[DATA]
════════════════

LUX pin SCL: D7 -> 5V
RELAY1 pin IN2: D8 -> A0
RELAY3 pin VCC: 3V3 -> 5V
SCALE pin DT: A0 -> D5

════════════════

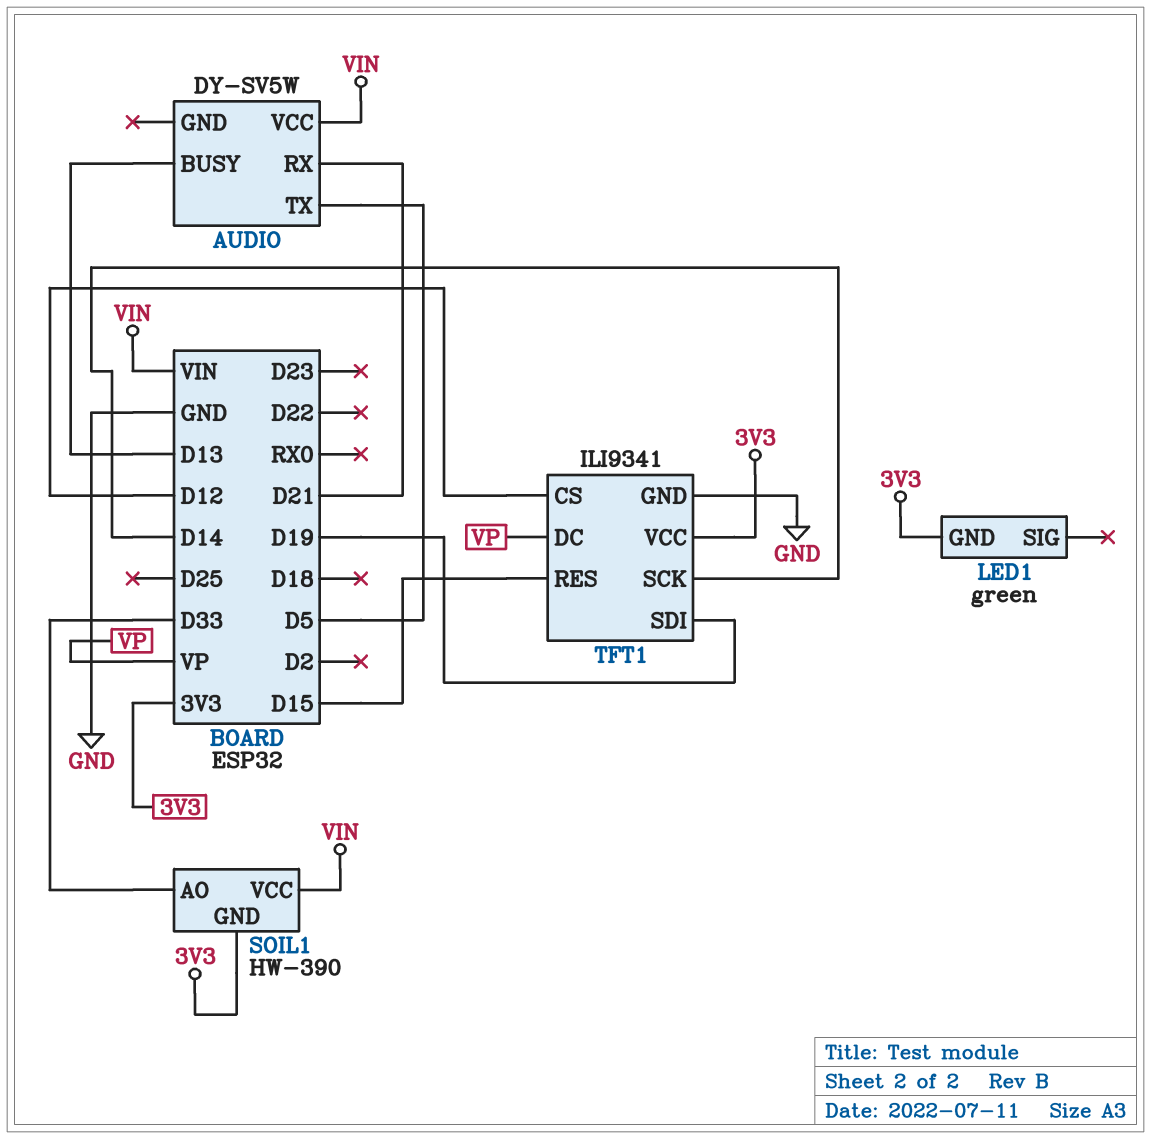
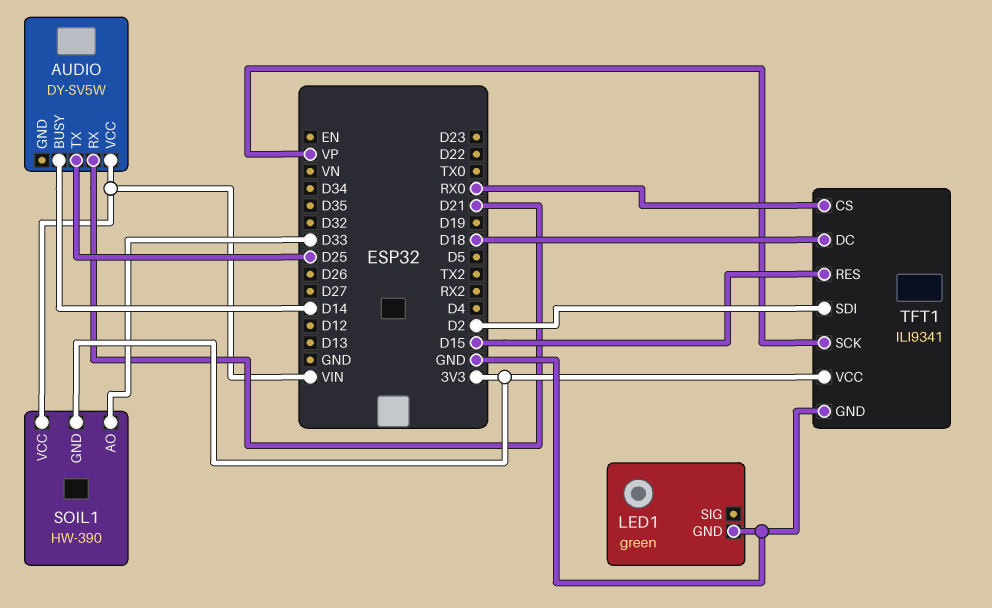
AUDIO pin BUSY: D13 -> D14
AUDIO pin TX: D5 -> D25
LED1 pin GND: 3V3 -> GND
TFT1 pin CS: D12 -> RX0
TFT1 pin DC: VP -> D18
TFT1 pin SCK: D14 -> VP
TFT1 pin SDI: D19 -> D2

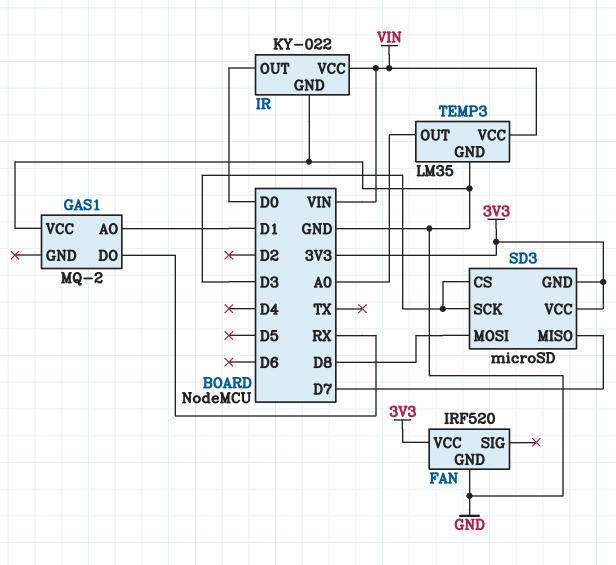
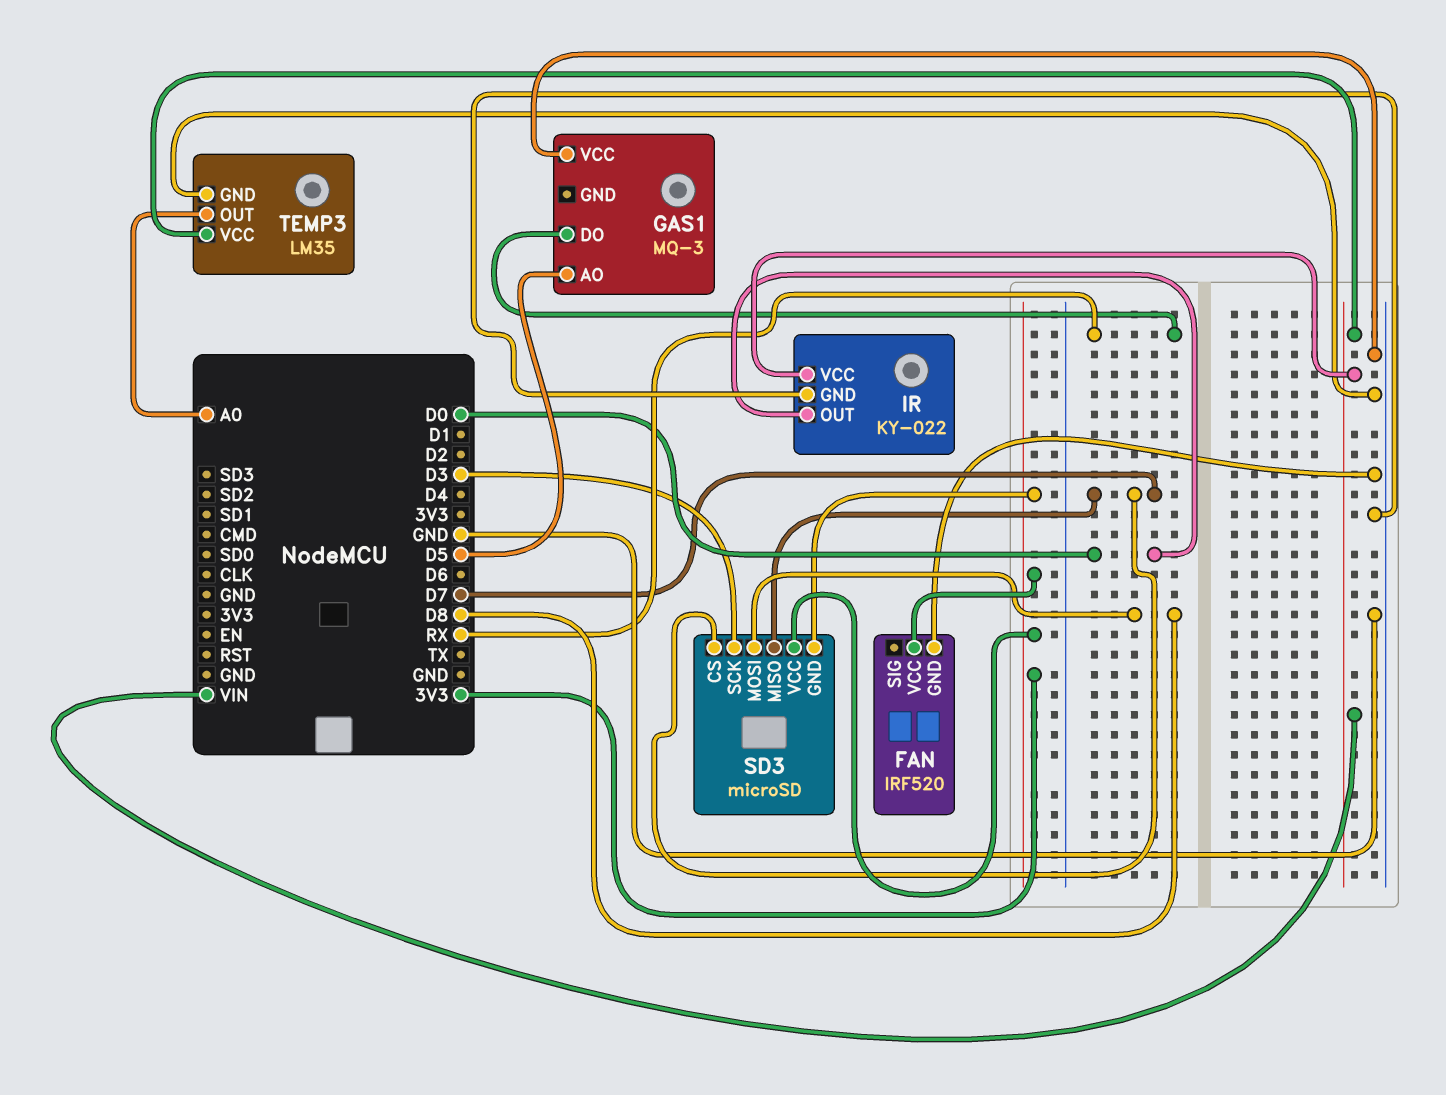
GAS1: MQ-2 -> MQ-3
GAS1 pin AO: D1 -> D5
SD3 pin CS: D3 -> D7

════════════════

[DESCRIPTION OF THE TASK]
Every line in the entries above that mentions the word "AUDIO" must be shown.

[REPLY]
AUDIO pin BUSY: D13 -> D14
AUDIO pin TX: D5 -> D25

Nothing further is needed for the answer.